* BEGIN DATA FOR THIS TASK *

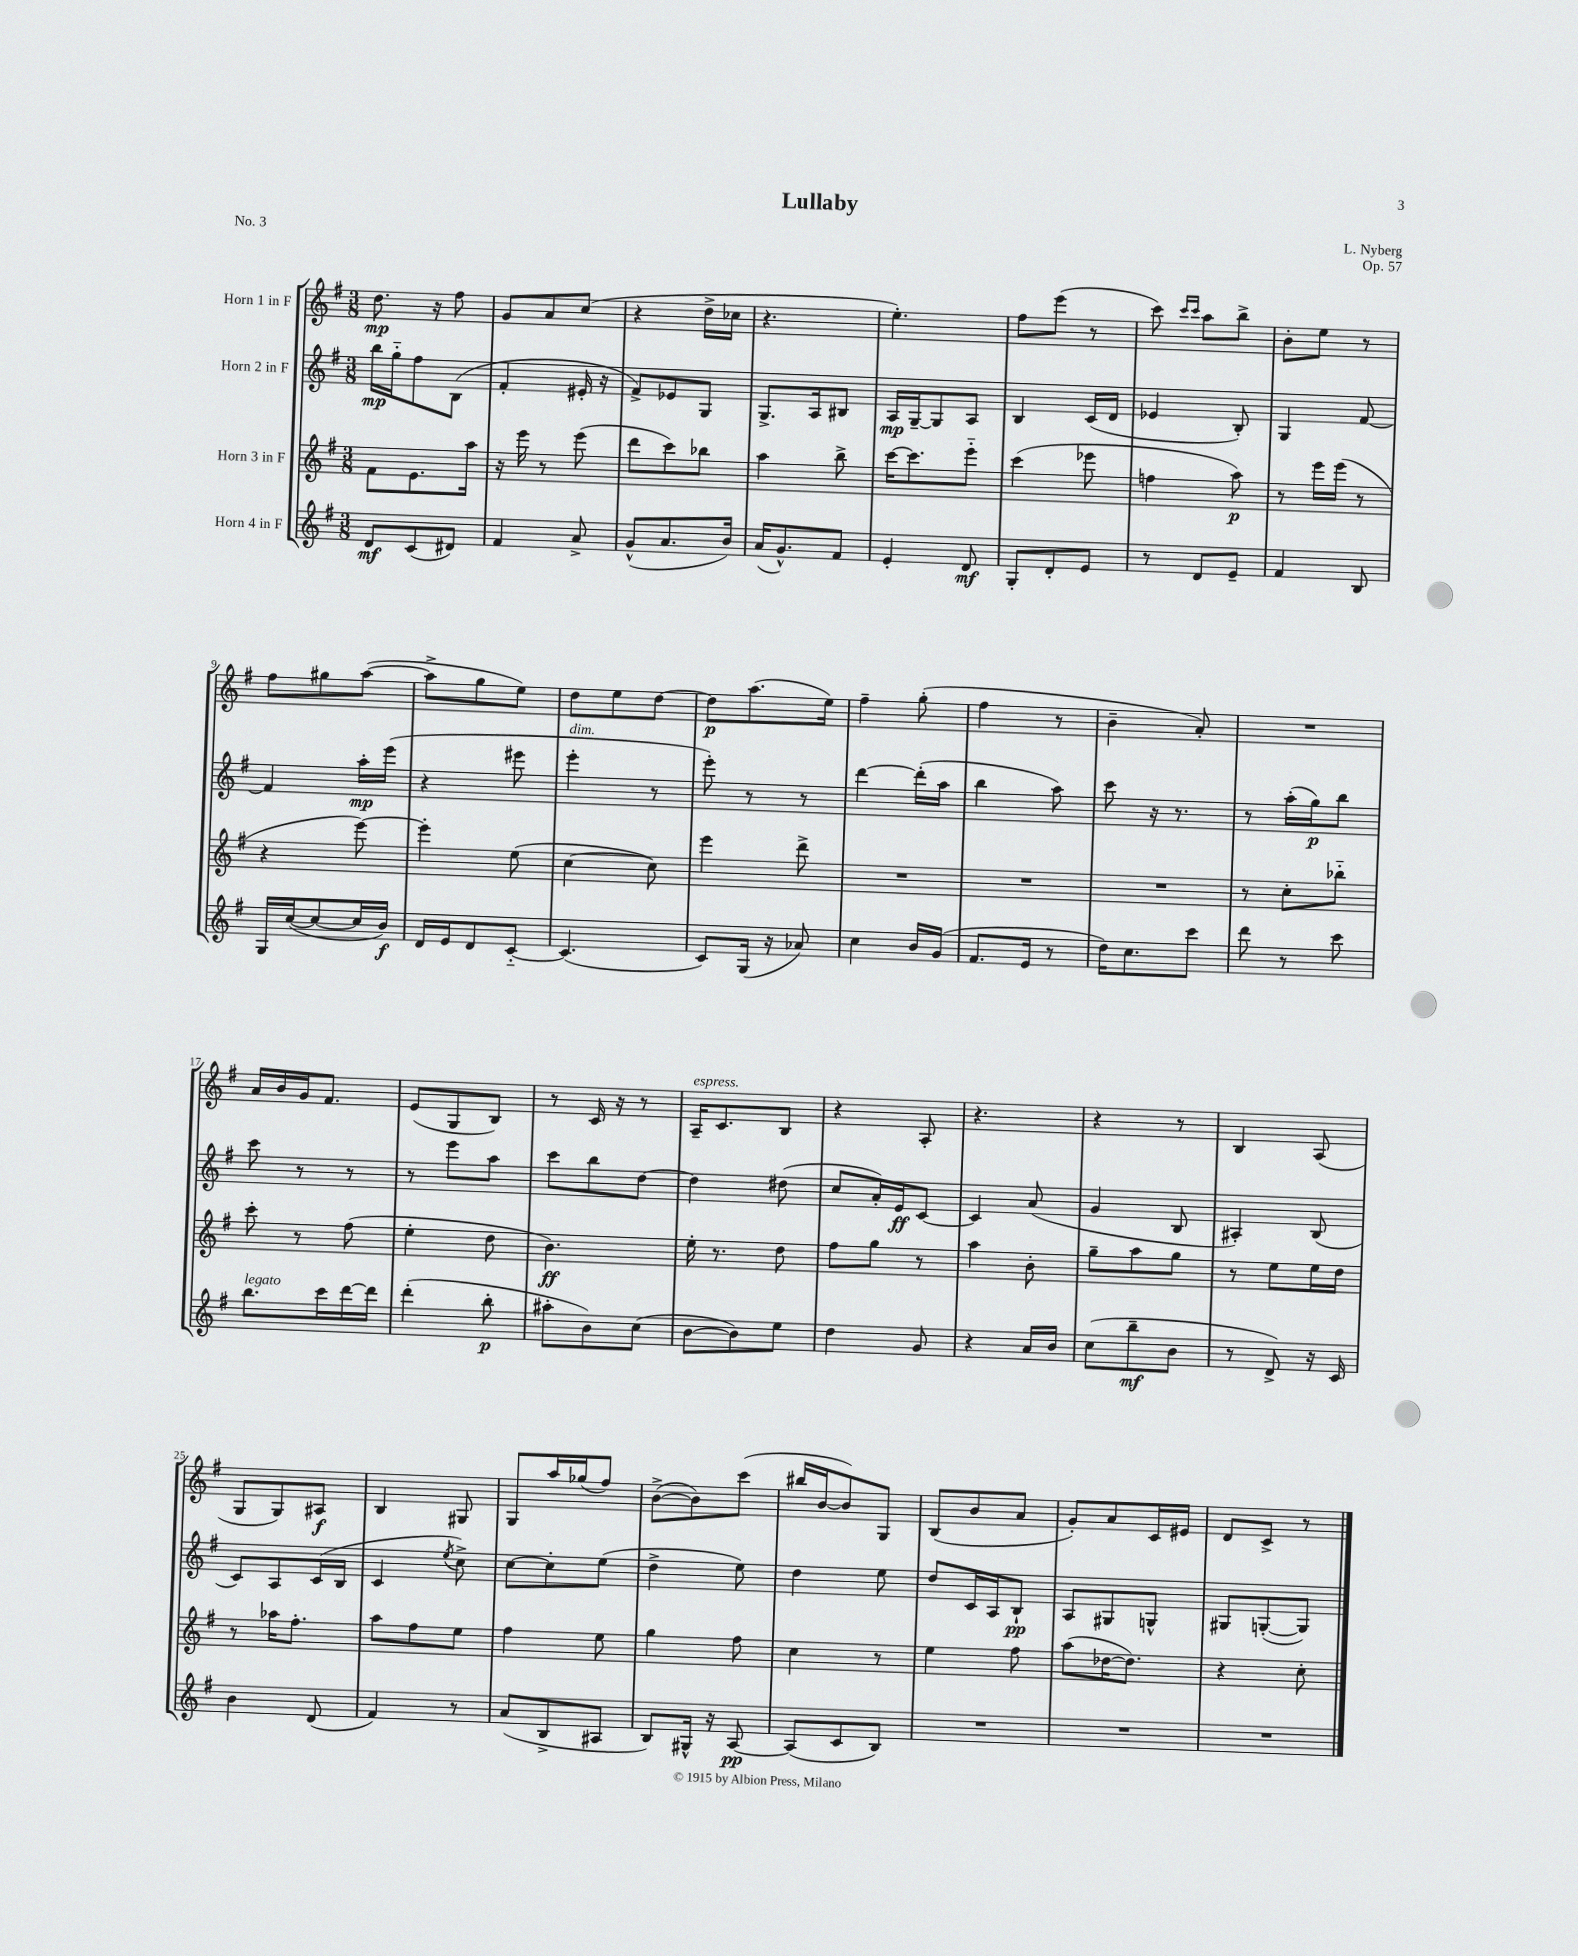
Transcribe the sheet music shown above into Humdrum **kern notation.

**kern	**kern	**kern	**kern
*staff4	*staff3	*staff2	*staff1
*clefG2	*clefG2	*clefG2	*clefG2
*k[f#]	*k[f#]	*k[f#]	*k[f#]
*M3/8	*M3/8	*M3/8	*M3/8
8d	8f#	16bb	8.dd
.	.	16gg'~	.
(8c	8.e	8ff#	.
.	.	.	16r
8d#)	.	(8B	8ff#
.	16aa	.	.
=	=	=	=
4f#	16r	4f#'	8g
.	16eee	.	.
.	8r	.	8a
8a^	(8eee	16e#'	(8cc
.	.	16r	.
=	=	=	=
(8g^^	8ddd	8f#^)	4r
8.a	8ccc)	8e-	.
.	8bb-	8G	16dd^
16b)	.	.	16cc-
=	=	=	=
(16a	4aa	8.G^	4.r
8.g^^)	.	.	.
.	.	16A	.
8f#	8bb^	8B#	.
=	=	=	=
4e'	[16ccc	16A	4.ee')
.	8.ccc]	[16G~	.
.	.	8G]	.
8d	8eee'~	8A	.
=	=	=	=
8G'	(4ccc	4B	8ff#
8d'	.	.	(8eee
8e	8eee-	(16c	8r
.	.	16d	.
=	=	=	=
8r	4ff	4e-	8ccc)
.	.	.	16qqccc
.	.	.	16qqccc
8d	.	.	8aa
8e~	8aa)	8B')	8bb^
=	=	=	=
4f#	8r	4G	8b'
.	16eee	.	8ee
.	(16eee	.	.
8B	8r	[8f#	8r
=	=	=	=
16G	4r	4f#]	8ff#
([16cc	.	.	.
8cc_	.	.	8gg#
16cc]	[8eee)	16aa'	([8aa
16b)	.	(16eee	.
=	=	=	=
16d	4eee']	4r	8aa^]
16e	.	.	.
8d	.	.	8gg
[8c'~	(8ee	8eee#	8ee)
=	=	=	=
(4.c]	[4cc	4eee'	8dd
.	.	.	8ee
.	8cc])	8r	[8dd
=	=	=	=
8c)	4eee	8eee')	8dd]
(16G	.	8r	(8.aa
16r	.	.	.
8a-)	8ddd^	8r	.
.	.	.	16ee)
=	=	=	=
4cc	4.r	[4ddd	4ff#~
16b	.	(16ddd']	(8gg'
(16g	.	16aa	.
=	=	=	=
8.f#	4.r	4bb	4ff#
16e	.	.	.
8r	.	8aa)	8r
=	=	=	=
16dd)	4.r	8ccc	4b~
8.cc	.	.	.
.	.	16r	.
.	.	8.r	.
8ccc	.	.	8a')
=	=	=	=
8ddd	8r	8r	4.r
8r	8cc'	(16aa'	.
.	.	16gg)	.
8ccc	8bb-'~	8bb	.
=	=	=	=
8.bb	8ccc'	8ccc	16a
.	.	.	16b
.	8r	8r	16g
16ccc	.	.	8.f#
[16ddd	(8ff#	8r	.
16ddd]	.	.	.
=	=	=	=
(4ddd'	4ee'	8r	(8e
.	.	8eee	8G
8bb'	8dd	8aa	8B)
=	=	=	=
8aa#'	4.b)	8ccc	8r
8b)	.	8bb	16c
.	.	.	16r
(8cc	.	[8dd	8r
=	=	=	=
[8b	16ee'	4dd]	16A~
.	8.r	.	8.c
8b])	.	.	.
8ee	8dd	(8dd#	8B
=	=	=	=
4dd	8ff#	8cc	4r
.	8gg	16a')	.
.	.	16e	.
8g	8r	[8c	8A'
=	=	=	=
4r	4aa	4c]	4.r
16a	8b'	(8a	.
16b	.	.	.
=	=	=	=
(8cc	8gg~	4g	4r
8bb~	8aa	.	.
8b	8gg	8B	8r
=	=	=	=
8r	8r	4A#')	4B
8d^)	8ee	.	.
16r	16ee	(8B	(8A
16c	16dd	.	.
=	=	=	=
4b	8r	8c)	8G
.	16aa-	8A	8G)
.	8.ff#'	.	.
(8d	.	(16c	8A#
.	.	16B	.
=	=	=	=
4f#)	8aa	4c	4B
.	8ff#	.	.
.	.	8qee	.
8r	8ee	8cc^)	8G#
=	=	=	=
(8a	4ff#	[8cc	8G
8B^	.	8cc']	16aa
.	.	.	(16gg-
8A#	8ee	(8ee	8ff#)
=	=	=	=
8B)	4gg	4dd^	([8b^
16G#^^	.	.	8b])
16r	.	.	.
[8A	8ff#	8ee)	(8ccc
=	=	=	=
(8A]	4cc	4dd	16bb#
.	.	.	[16b
8c	.	.	8b])
8B)	8r	8ee	8G
=	=	=	=
4.r	4ee	8dd	(8B
.	.	16c	8b
.	.	16A	.
.	8ff#	8B`	8a
=	=	=	=
4.r	(8aa	8A	8g')
.	[16dd-	8G#	8a
.	8.dd-])	.	.
.	.	8G^^	16c
.	.	.	16e#
=	=	=	=
4.r	4r	8G#	8d
.	.	([8G'	8c^
.	8cc'	8G])	8r
==	==	==	==
*-	*-	*-	*-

* END DATA FOR THIS TASK *

REQUIREMENT: Count the lines in the entries above that contain the string "kern", with uppercase and lowercase treated as different. Reply with the number alone.

SOLUTION: 2